Point-based object detection data:
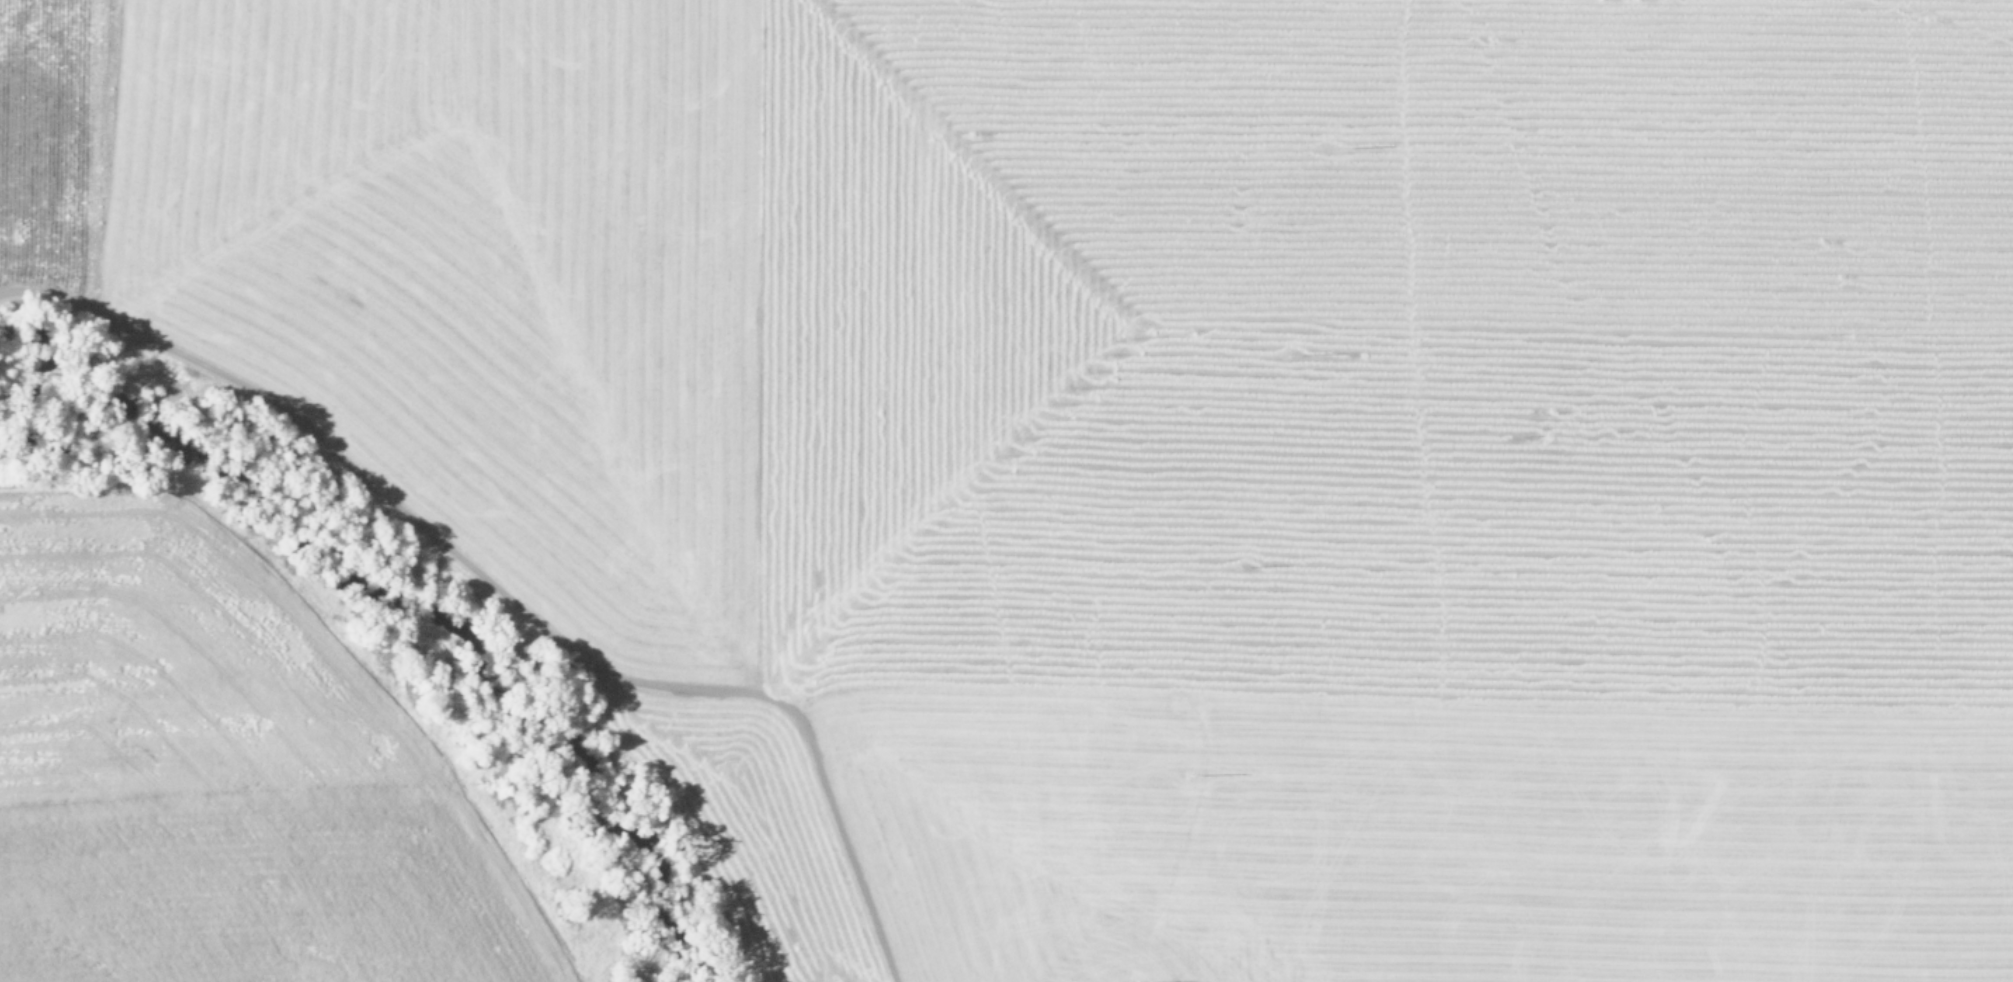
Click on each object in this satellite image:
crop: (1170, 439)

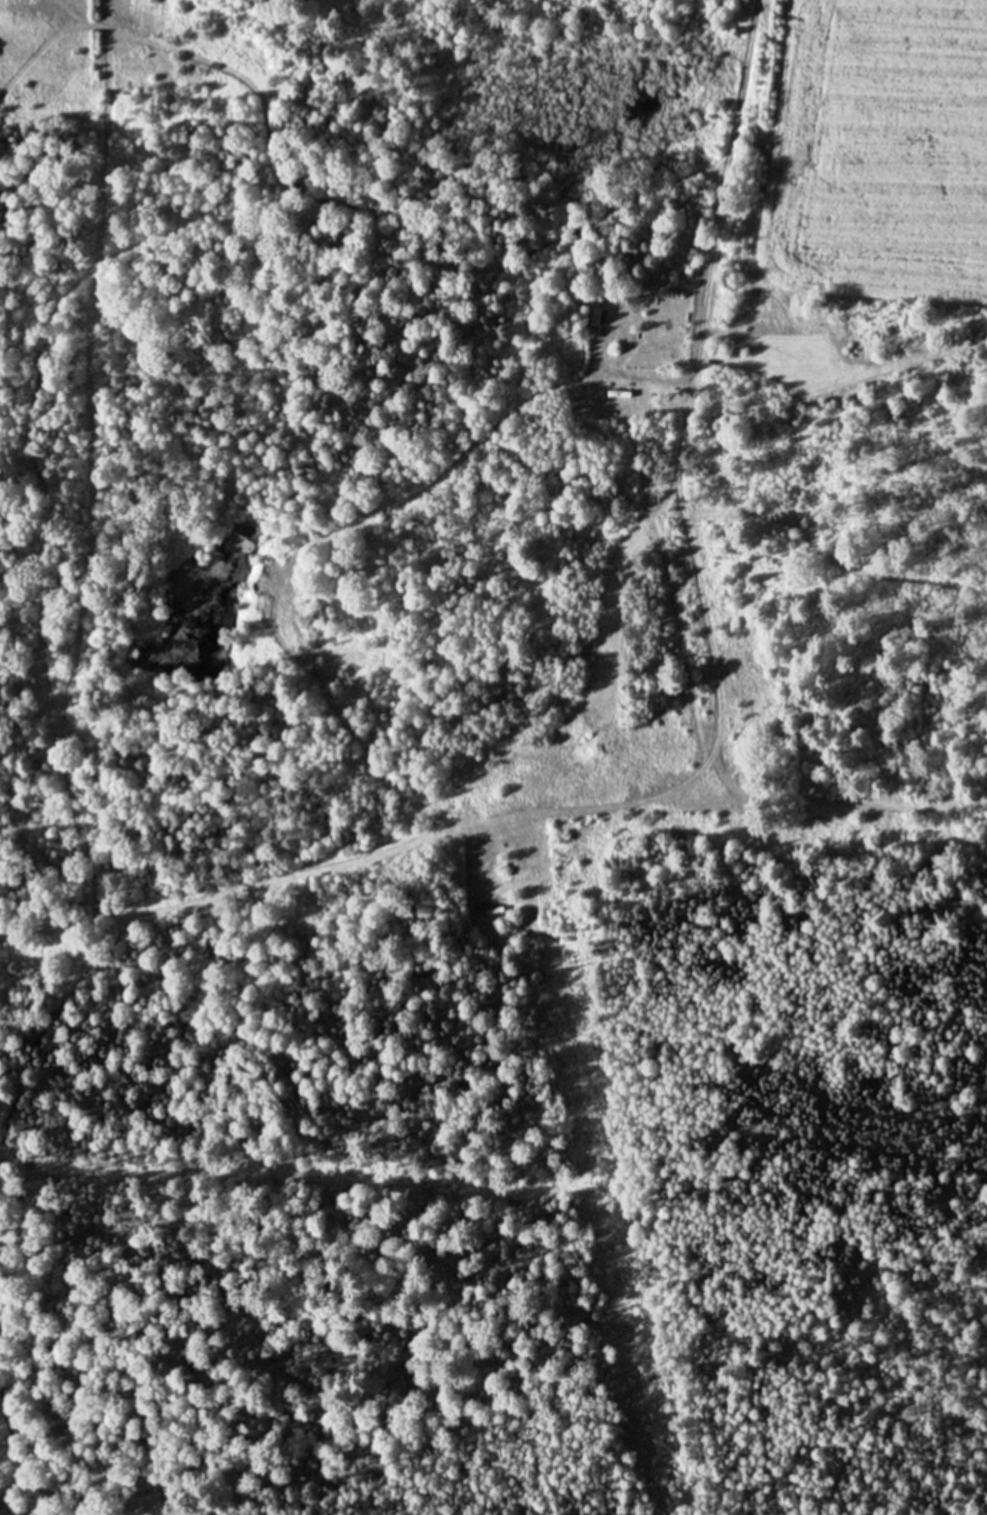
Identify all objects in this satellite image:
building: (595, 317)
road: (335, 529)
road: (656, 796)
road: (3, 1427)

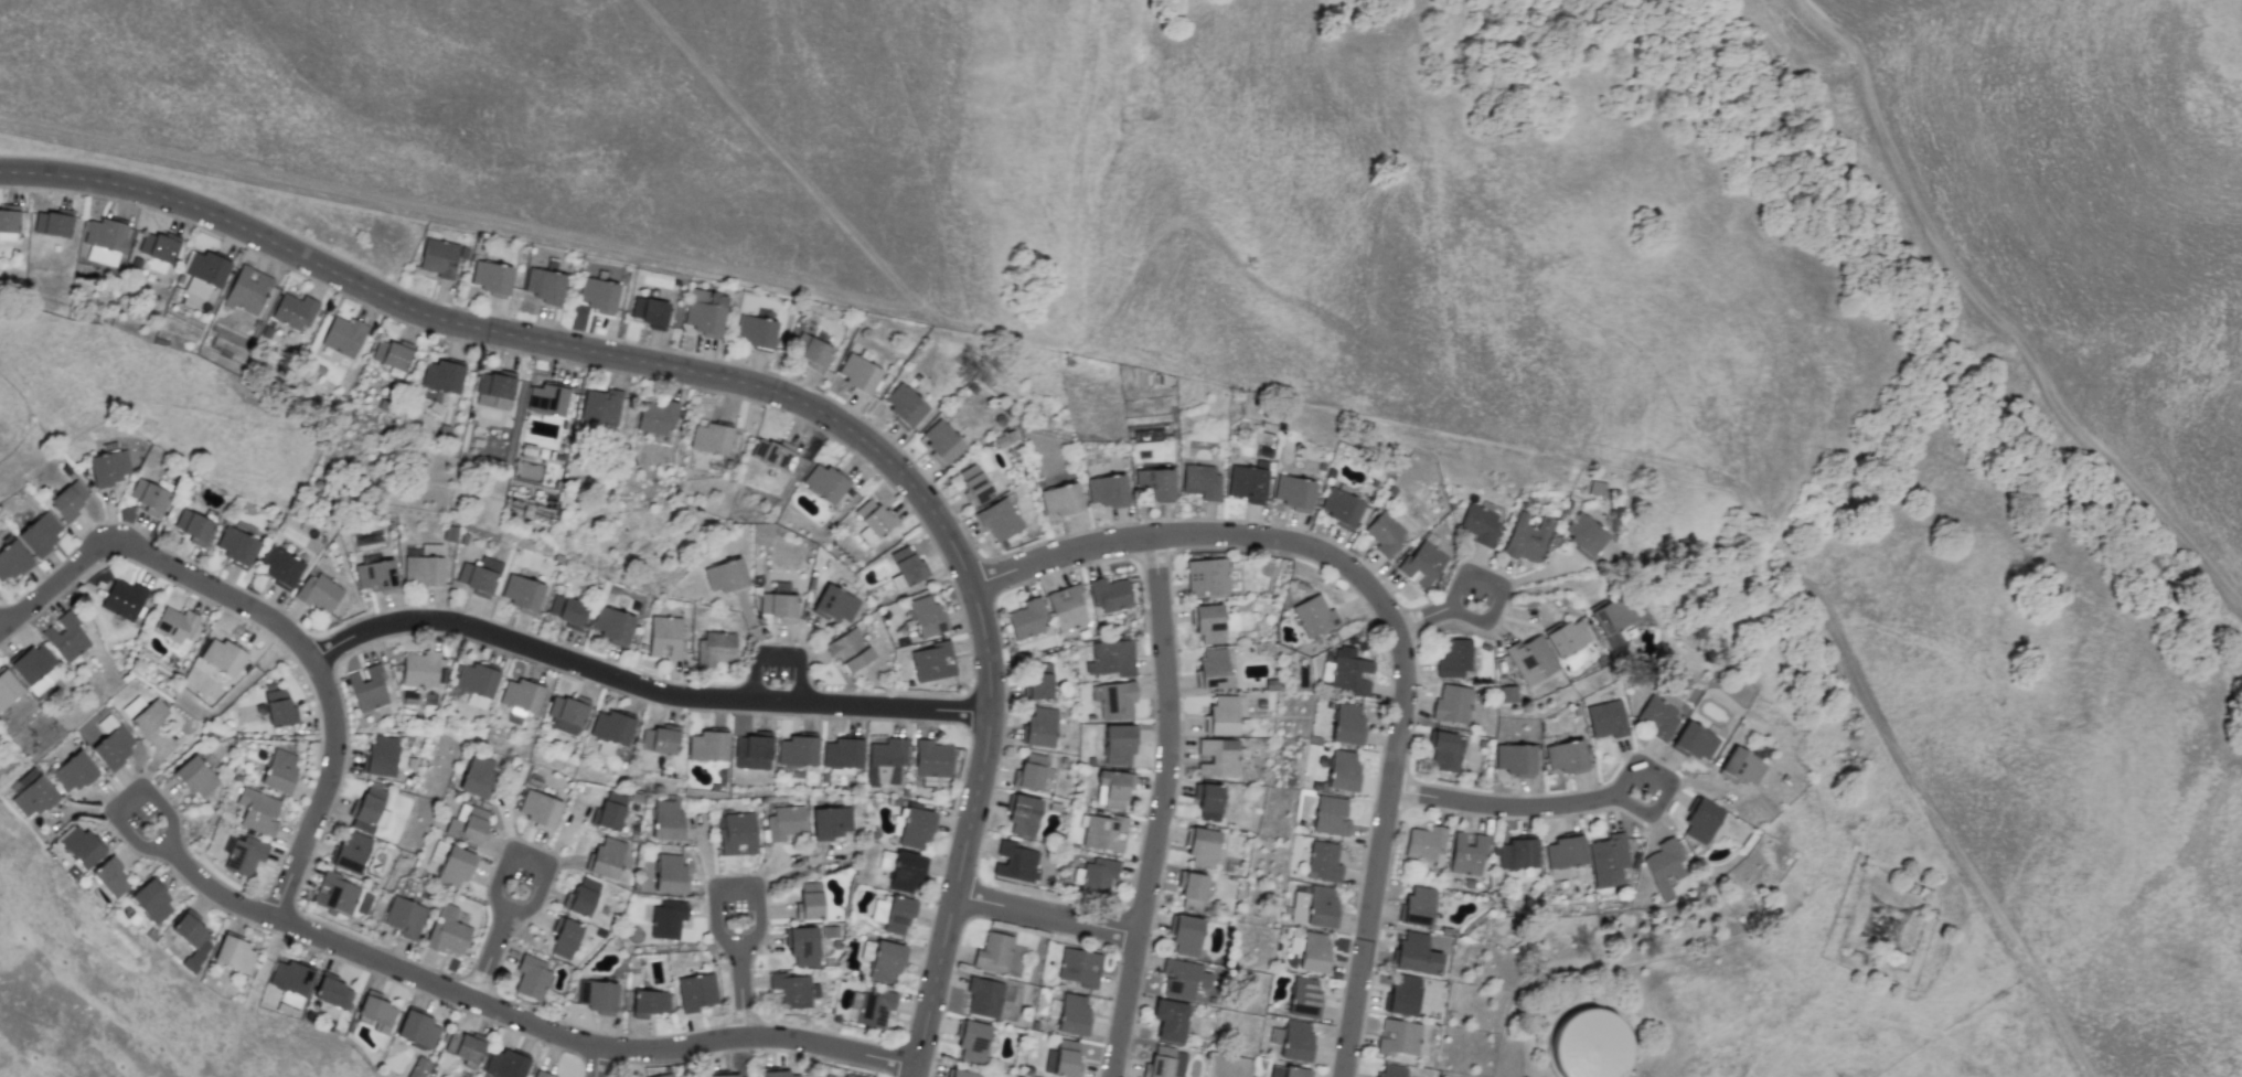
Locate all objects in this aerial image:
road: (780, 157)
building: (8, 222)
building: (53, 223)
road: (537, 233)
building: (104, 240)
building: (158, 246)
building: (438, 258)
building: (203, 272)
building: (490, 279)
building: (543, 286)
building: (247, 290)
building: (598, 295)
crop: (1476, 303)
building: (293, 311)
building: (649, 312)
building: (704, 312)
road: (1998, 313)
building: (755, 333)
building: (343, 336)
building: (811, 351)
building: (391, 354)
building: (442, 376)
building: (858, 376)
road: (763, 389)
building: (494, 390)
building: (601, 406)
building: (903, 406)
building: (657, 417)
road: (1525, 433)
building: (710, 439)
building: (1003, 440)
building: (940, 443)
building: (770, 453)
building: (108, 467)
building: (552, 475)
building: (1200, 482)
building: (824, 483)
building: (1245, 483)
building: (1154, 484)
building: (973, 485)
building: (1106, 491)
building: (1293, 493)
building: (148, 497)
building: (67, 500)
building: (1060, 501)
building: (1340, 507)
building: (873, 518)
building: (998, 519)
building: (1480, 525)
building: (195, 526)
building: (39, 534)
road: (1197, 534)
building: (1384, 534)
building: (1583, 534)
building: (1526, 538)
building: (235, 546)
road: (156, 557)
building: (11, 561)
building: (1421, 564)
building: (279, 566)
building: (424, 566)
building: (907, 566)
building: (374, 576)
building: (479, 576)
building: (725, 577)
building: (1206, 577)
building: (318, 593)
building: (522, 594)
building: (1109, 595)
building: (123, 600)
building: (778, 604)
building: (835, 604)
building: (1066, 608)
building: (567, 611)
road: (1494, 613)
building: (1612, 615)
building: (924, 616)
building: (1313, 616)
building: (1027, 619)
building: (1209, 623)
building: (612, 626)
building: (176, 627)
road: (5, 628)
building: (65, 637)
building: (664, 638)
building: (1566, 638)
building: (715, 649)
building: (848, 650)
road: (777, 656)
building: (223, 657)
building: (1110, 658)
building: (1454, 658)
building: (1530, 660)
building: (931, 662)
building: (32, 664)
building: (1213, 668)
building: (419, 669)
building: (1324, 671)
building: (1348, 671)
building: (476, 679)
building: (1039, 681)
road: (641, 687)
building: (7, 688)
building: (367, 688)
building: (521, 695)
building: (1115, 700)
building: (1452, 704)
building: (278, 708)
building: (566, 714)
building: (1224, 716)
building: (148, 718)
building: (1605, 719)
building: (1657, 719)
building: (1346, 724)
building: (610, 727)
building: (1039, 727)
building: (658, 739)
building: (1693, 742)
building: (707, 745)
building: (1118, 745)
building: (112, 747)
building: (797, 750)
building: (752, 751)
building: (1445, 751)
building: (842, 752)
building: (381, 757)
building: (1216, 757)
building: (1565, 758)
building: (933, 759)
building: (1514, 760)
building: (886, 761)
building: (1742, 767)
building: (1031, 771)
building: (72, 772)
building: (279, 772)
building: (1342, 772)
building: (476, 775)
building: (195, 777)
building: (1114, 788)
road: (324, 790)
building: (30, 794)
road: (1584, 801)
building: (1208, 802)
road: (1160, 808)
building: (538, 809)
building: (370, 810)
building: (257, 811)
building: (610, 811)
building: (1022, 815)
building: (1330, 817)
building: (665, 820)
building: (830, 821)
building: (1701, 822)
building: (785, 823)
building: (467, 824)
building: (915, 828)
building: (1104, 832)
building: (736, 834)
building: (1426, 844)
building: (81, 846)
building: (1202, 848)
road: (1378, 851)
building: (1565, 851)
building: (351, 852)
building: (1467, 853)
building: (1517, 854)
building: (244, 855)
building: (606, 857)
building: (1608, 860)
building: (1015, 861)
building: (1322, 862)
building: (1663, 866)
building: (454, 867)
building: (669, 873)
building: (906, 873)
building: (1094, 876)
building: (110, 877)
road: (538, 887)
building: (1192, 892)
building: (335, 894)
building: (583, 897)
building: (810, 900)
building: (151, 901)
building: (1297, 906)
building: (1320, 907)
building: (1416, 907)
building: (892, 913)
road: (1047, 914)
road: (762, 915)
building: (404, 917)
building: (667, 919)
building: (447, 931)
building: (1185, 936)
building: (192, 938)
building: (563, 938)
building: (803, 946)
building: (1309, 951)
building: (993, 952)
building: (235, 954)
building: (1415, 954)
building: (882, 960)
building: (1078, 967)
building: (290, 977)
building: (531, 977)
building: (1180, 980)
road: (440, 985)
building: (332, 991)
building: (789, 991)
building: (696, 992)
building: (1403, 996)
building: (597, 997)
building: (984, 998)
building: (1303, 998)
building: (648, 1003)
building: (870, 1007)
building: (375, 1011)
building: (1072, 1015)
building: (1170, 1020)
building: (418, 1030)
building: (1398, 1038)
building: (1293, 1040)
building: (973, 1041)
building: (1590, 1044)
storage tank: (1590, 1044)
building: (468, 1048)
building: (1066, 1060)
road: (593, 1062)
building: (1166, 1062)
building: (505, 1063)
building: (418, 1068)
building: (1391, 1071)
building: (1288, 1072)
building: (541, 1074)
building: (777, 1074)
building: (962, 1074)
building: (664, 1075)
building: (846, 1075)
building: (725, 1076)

**INSTRUCTION:** Transcribe all of the records above exactly; no image should appear in what you write.

**EXERCISE RESPONSE:**
Click on each object in this satellite image:
crop: (1170, 439)

Identify all objects in this satellite image:
building: (595, 317)
road: (335, 529)
road: (656, 796)
road: (3, 1427)

Locate all objects in this aerial image:
road: (780, 157)
building: (8, 222)
building: (53, 223)
road: (537, 233)
building: (104, 240)
building: (158, 246)
building: (438, 258)
building: (203, 272)
building: (490, 279)
building: (543, 286)
building: (247, 290)
building: (598, 295)
crop: (1476, 303)
building: (293, 311)
building: (649, 312)
building: (704, 312)
road: (1998, 313)
building: (755, 333)
building: (343, 336)
building: (811, 351)
building: (391, 354)
building: (442, 376)
building: (858, 376)
road: (763, 389)
building: (494, 390)
building: (601, 406)
building: (903, 406)
building: (657, 417)
road: (1525, 433)
building: (710, 439)
building: (1003, 440)
building: (940, 443)
building: (770, 453)
building: (108, 467)
building: (552, 475)
building: (1200, 482)
building: (824, 483)
building: (1245, 483)
building: (1154, 484)
building: (973, 485)
building: (1106, 491)
building: (1293, 493)
building: (148, 497)
building: (67, 500)
building: (1060, 501)
building: (1340, 507)
building: (873, 518)
building: (998, 519)
building: (1480, 525)
building: (195, 526)
building: (39, 534)
road: (1197, 534)
building: (1384, 534)
building: (1583, 534)
building: (1526, 538)
building: (235, 546)
road: (156, 557)
building: (11, 561)
building: (1421, 564)
building: (279, 566)
building: (424, 566)
building: (907, 566)
building: (374, 576)
building: (479, 576)
building: (725, 577)
building: (1206, 577)
building: (318, 593)
building: (522, 594)
building: (1109, 595)
building: (123, 600)
building: (778, 604)
building: (835, 604)
building: (1066, 608)
building: (567, 611)
road: (1494, 613)
building: (1612, 615)
building: (924, 616)
building: (1313, 616)
building: (1027, 619)
building: (1209, 623)
building: (612, 626)
building: (176, 627)
road: (5, 628)
building: (65, 637)
building: (664, 638)
building: (1566, 638)
building: (715, 649)
building: (848, 650)
road: (777, 656)
building: (223, 657)
building: (1110, 658)
building: (1454, 658)
building: (1530, 660)
building: (931, 662)
building: (32, 664)
building: (1213, 668)
building: (419, 669)
building: (1324, 671)
building: (1348, 671)
building: (476, 679)
building: (1039, 681)
road: (641, 687)
building: (7, 688)
building: (367, 688)
building: (521, 695)
building: (1115, 700)
building: (1452, 704)
building: (278, 708)
building: (566, 714)
building: (1224, 716)
building: (148, 718)
building: (1605, 719)
building: (1657, 719)
building: (1346, 724)
building: (610, 727)
building: (1039, 727)
building: (658, 739)
building: (1693, 742)
building: (707, 745)
building: (1118, 745)
building: (112, 747)
building: (797, 750)
building: (752, 751)
building: (1445, 751)
building: (842, 752)
building: (381, 757)
building: (1216, 757)
building: (1565, 758)
building: (933, 759)
building: (1514, 760)
building: (886, 761)
building: (1742, 767)
building: (1031, 771)
building: (72, 772)
building: (279, 772)
building: (1342, 772)
building: (476, 775)
building: (195, 777)
building: (1114, 788)
road: (324, 790)
building: (30, 794)
road: (1584, 801)
building: (1208, 802)
road: (1160, 808)
building: (538, 809)
building: (370, 810)
building: (257, 811)
building: (610, 811)
building: (1022, 815)
building: (1330, 817)
building: (665, 820)
building: (830, 821)
building: (1701, 822)
building: (785, 823)
building: (467, 824)
building: (915, 828)
building: (1104, 832)
building: (736, 834)
building: (1426, 844)
building: (81, 846)
building: (1202, 848)
road: (1378, 851)
building: (1565, 851)
building: (351, 852)
building: (1467, 853)
building: (1517, 854)
building: (244, 855)
building: (606, 857)
building: (1608, 860)
building: (1015, 861)
building: (1322, 862)
building: (1663, 866)
building: (454, 867)
building: (669, 873)
building: (906, 873)
building: (1094, 876)
building: (110, 877)
road: (538, 887)
building: (1192, 892)
building: (335, 894)
building: (583, 897)
building: (810, 900)
building: (151, 901)
building: (1297, 906)
building: (1320, 907)
building: (1416, 907)
building: (892, 913)
road: (1047, 914)
road: (762, 915)
building: (404, 917)
building: (667, 919)
building: (447, 931)
building: (1185, 936)
building: (192, 938)
building: (563, 938)
building: (803, 946)
building: (1309, 951)
building: (993, 952)
building: (235, 954)
building: (1415, 954)
building: (882, 960)
building: (1078, 967)
building: (290, 977)
building: (531, 977)
building: (1180, 980)
road: (440, 985)
building: (332, 991)
building: (789, 991)
building: (696, 992)
building: (1403, 996)
building: (597, 997)
building: (984, 998)
building: (1303, 998)
building: (648, 1003)
building: (870, 1007)
building: (375, 1011)
building: (1072, 1015)
building: (1170, 1020)
building: (418, 1030)
building: (1398, 1038)
building: (1293, 1040)
building: (973, 1041)
building: (1590, 1044)
storage tank: (1590, 1044)
building: (468, 1048)
building: (1066, 1060)
road: (593, 1062)
building: (1166, 1062)
building: (505, 1063)
building: (418, 1068)
building: (1391, 1071)
building: (1288, 1072)
building: (541, 1074)
building: (777, 1074)
building: (962, 1074)
building: (664, 1075)
building: (846, 1075)
building: (725, 1076)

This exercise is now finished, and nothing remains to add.